BEGIN Study material
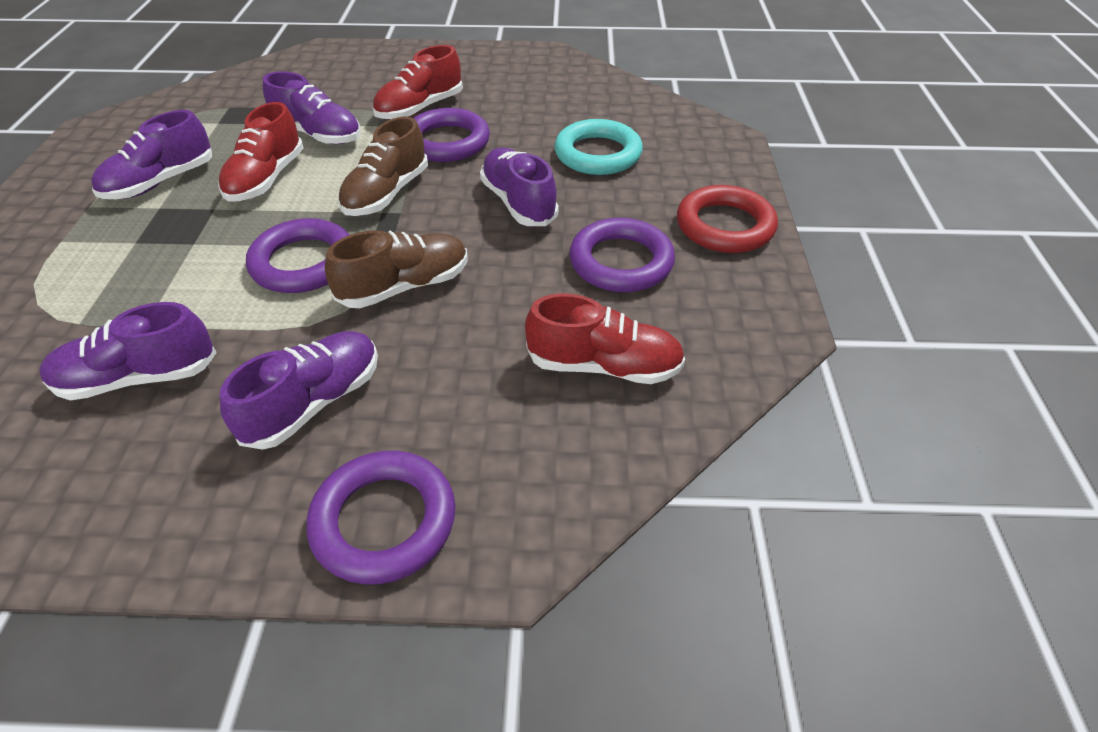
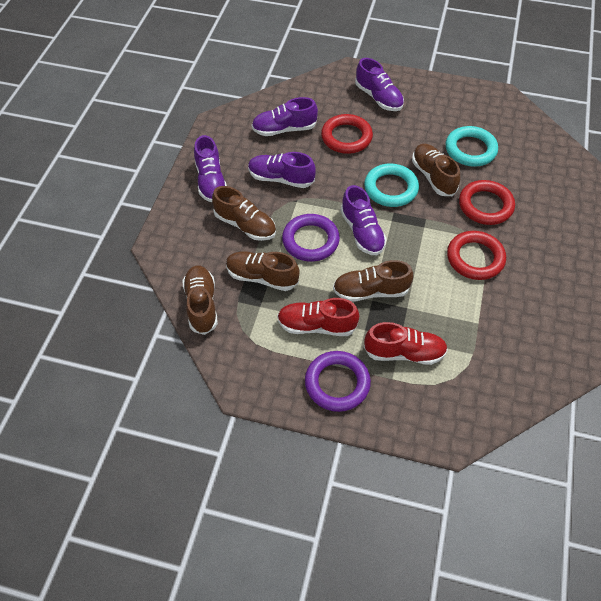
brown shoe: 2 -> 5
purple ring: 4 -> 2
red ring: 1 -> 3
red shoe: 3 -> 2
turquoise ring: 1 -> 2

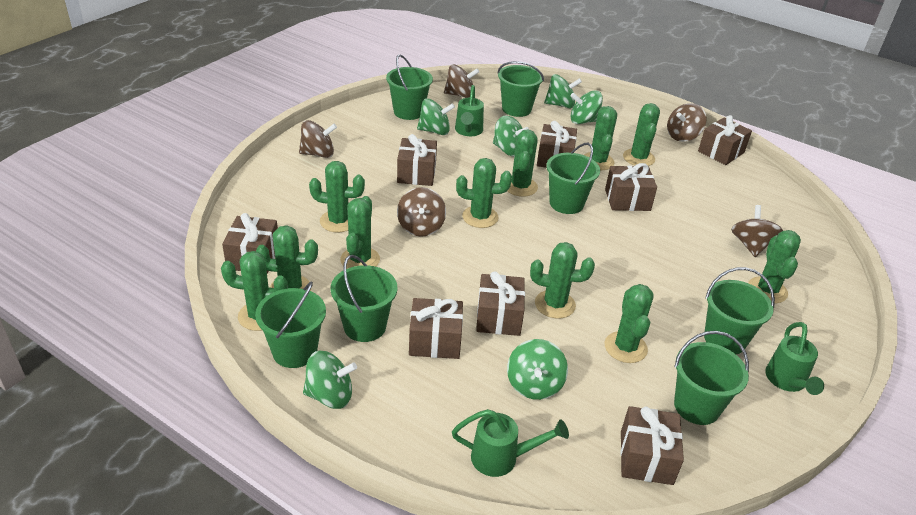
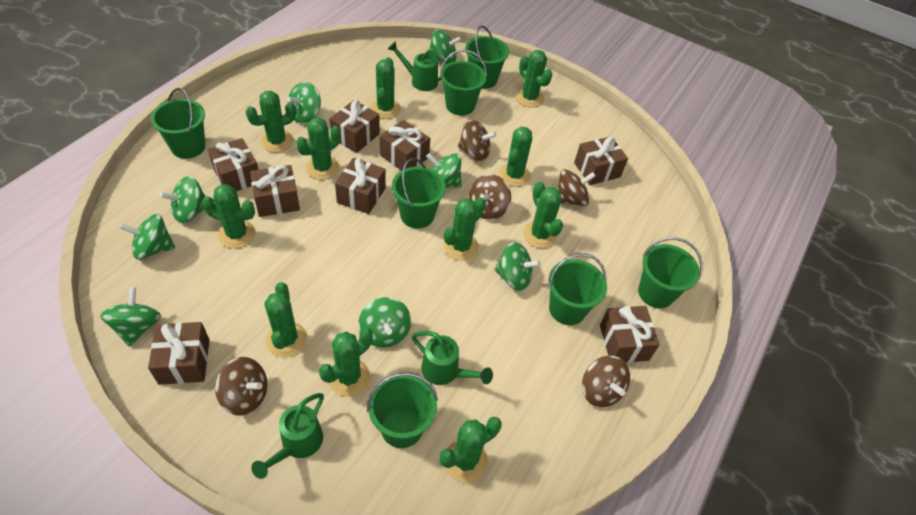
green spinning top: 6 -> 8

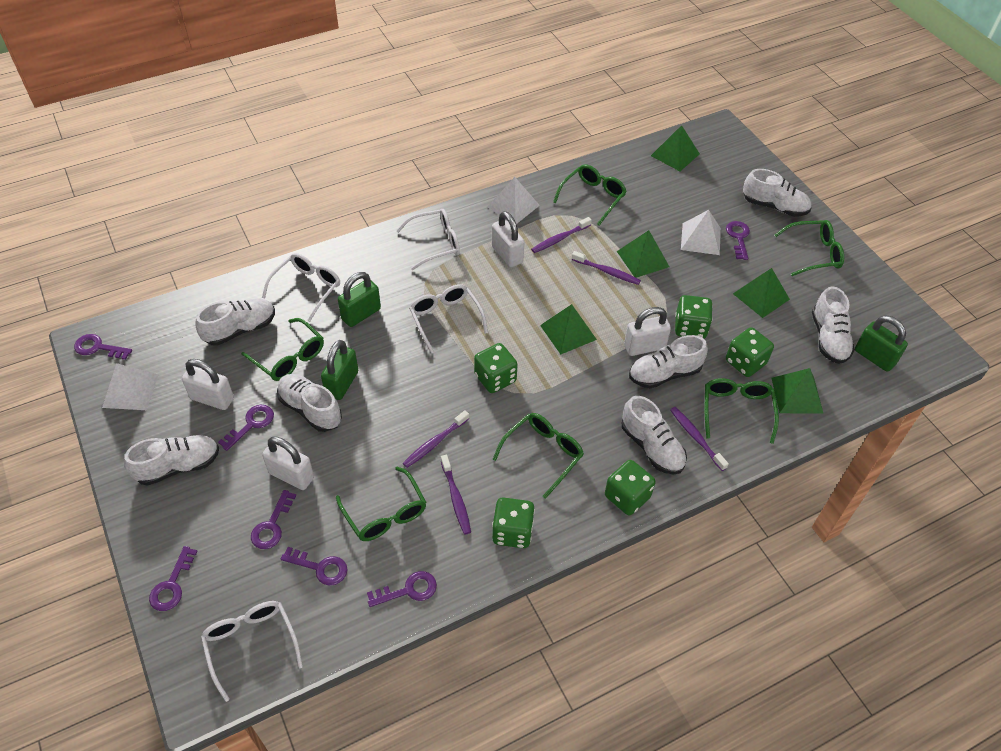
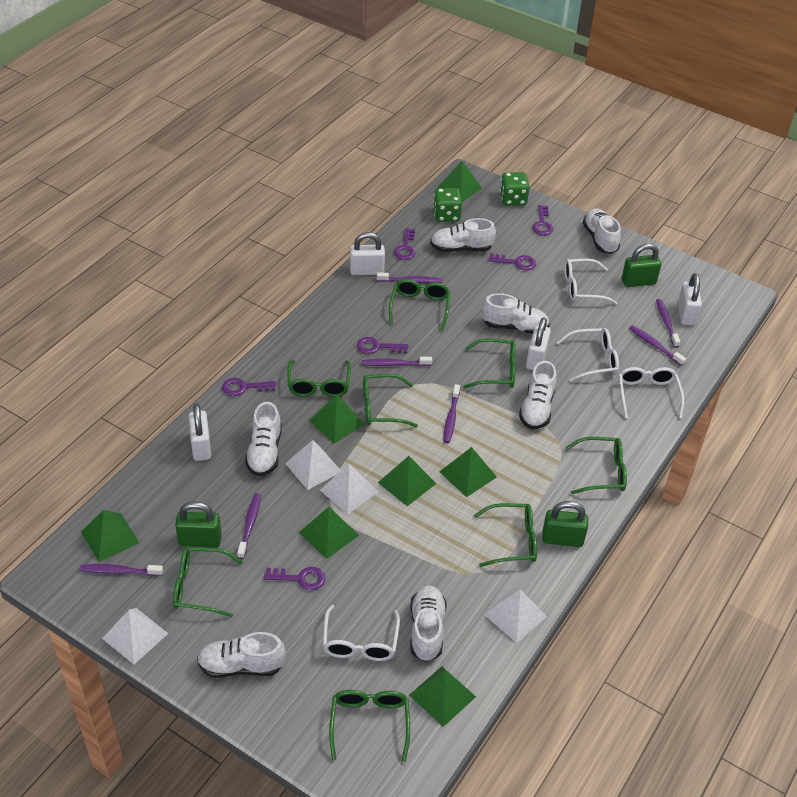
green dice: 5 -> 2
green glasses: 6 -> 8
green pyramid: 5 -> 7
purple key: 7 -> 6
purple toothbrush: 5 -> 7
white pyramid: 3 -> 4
END Study material
BEGIN Study material
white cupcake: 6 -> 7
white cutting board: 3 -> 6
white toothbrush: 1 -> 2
END Study material
● Exercise
In the records above, some lines hold the word "purple"; copy each such line.

● Exercise answer
purple ring: 4 -> 2
purple key: 7 -> 6
purple toothbrush: 5 -> 7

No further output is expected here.